INSTRUCTIONS TO FOLLOW:
Please report how many lines of the listing contain the string "swapped", giving the number only.
______
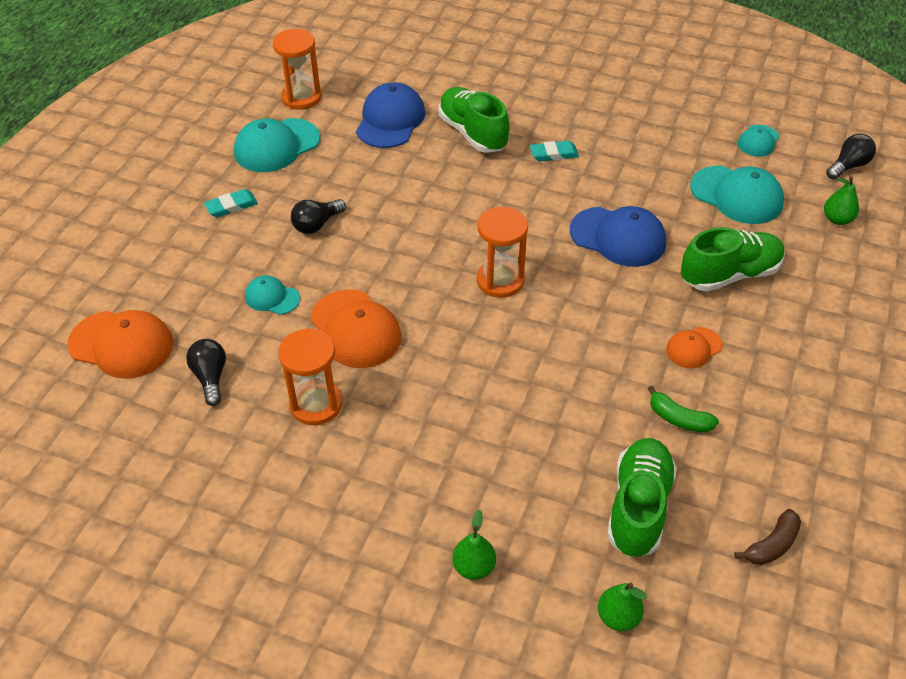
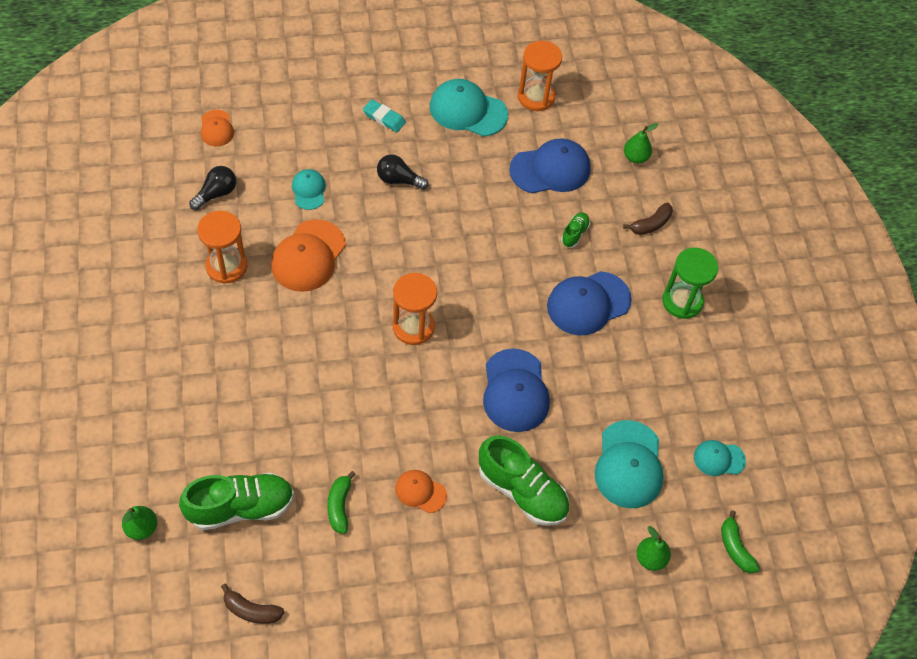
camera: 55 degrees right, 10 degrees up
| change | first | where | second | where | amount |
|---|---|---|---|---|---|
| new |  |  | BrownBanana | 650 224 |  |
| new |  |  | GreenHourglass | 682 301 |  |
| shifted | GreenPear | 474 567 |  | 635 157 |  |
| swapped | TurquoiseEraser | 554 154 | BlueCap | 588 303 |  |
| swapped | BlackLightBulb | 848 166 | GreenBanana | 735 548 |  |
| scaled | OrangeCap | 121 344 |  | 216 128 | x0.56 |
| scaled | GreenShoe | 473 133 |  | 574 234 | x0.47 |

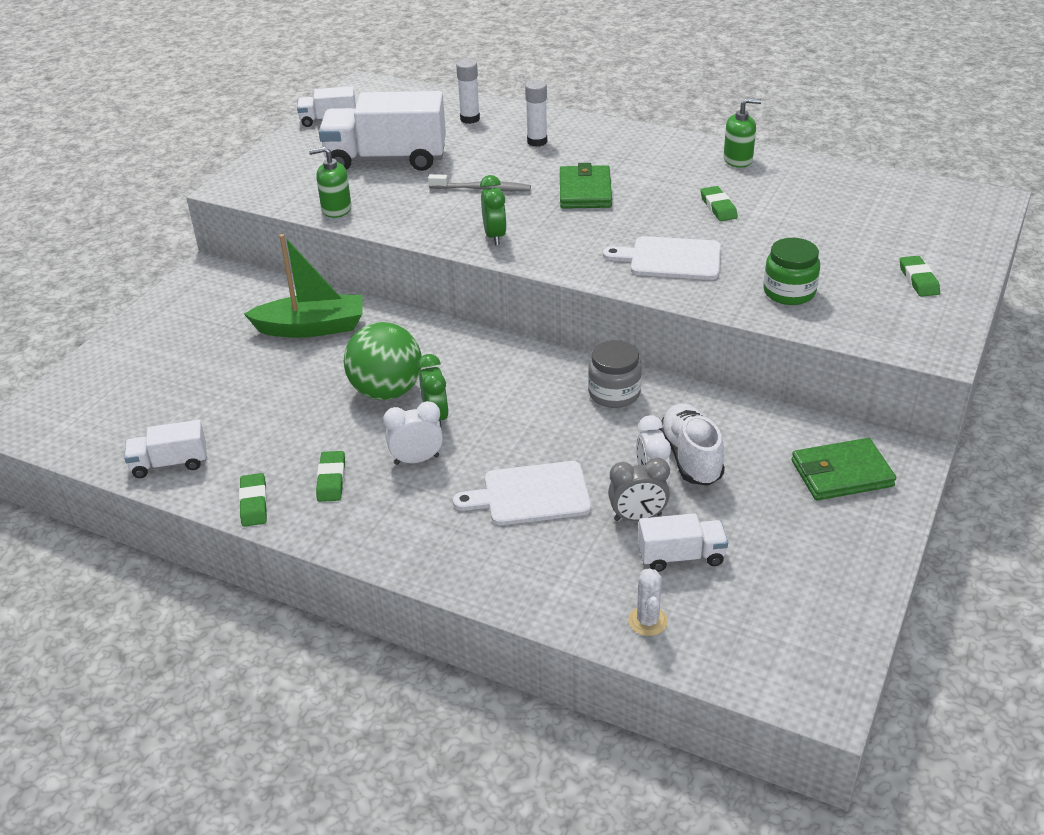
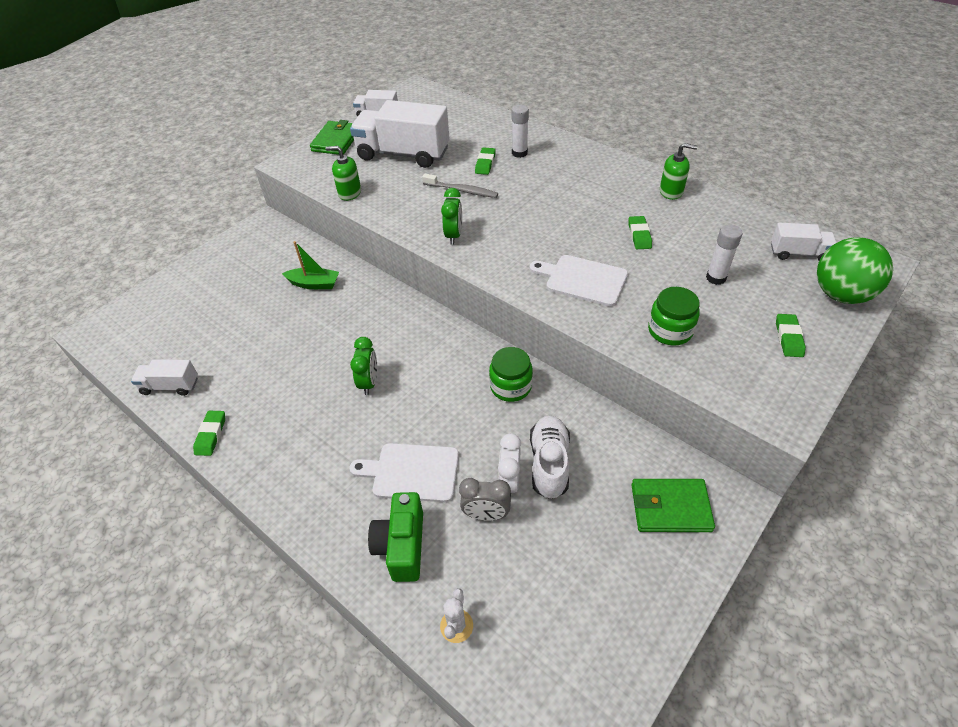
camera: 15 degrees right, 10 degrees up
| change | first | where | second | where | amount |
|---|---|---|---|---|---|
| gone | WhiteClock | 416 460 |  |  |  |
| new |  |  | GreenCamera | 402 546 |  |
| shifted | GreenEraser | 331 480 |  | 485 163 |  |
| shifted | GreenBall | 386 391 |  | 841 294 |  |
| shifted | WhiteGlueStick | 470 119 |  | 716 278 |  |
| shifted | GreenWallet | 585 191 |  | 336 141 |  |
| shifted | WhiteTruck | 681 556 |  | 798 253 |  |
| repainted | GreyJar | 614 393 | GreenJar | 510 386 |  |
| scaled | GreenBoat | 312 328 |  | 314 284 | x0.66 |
______
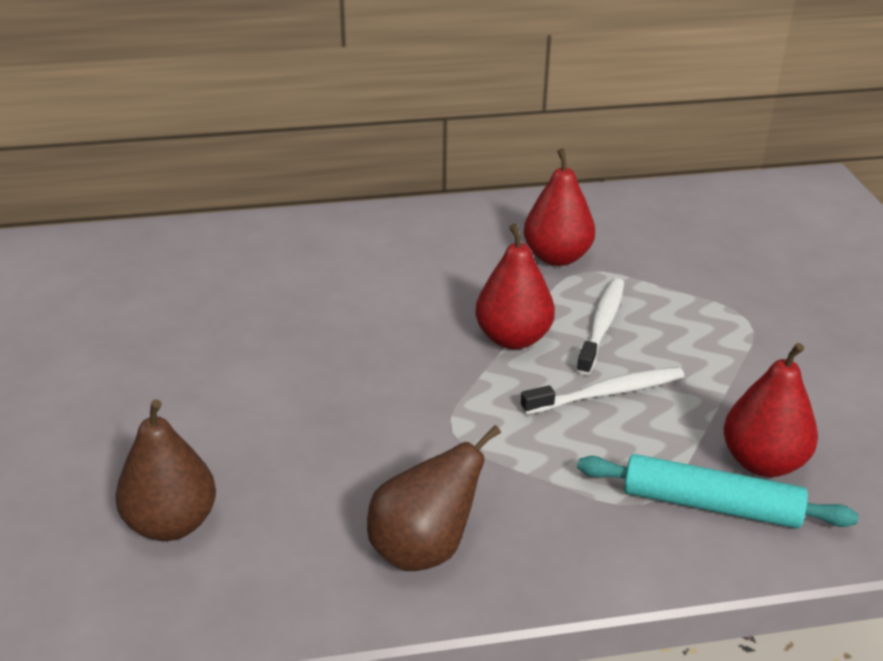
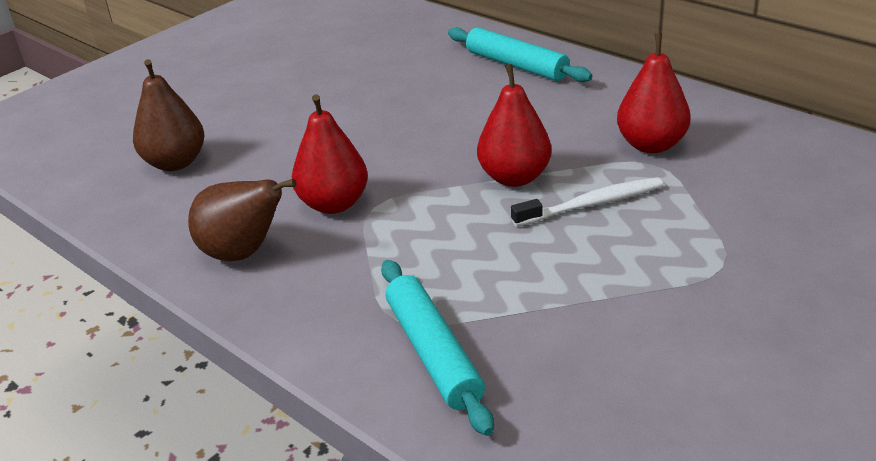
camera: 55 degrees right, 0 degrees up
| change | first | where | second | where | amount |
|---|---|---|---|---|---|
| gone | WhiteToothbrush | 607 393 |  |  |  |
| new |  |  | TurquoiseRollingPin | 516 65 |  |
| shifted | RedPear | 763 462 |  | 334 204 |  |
______
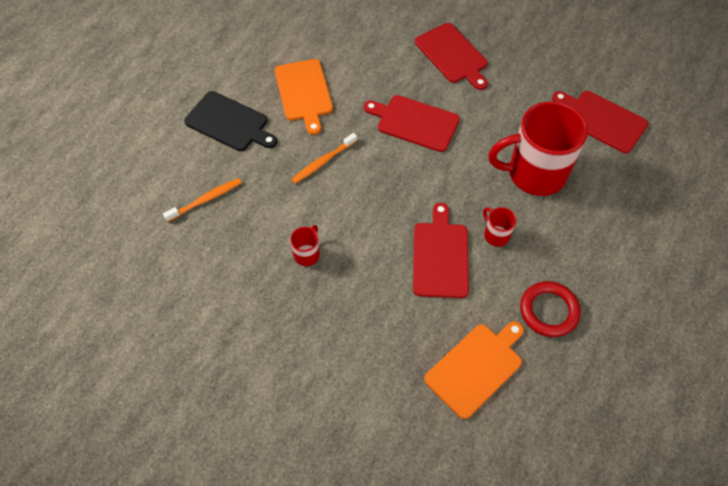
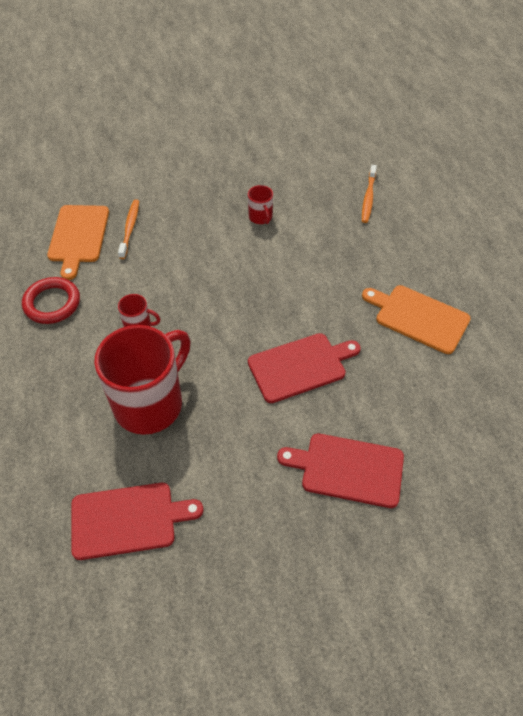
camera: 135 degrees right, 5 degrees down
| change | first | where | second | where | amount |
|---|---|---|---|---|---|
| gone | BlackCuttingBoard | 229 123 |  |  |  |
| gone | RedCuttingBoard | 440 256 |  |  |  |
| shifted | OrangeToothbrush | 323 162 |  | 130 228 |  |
______
EXERCISE SOLUTION:
2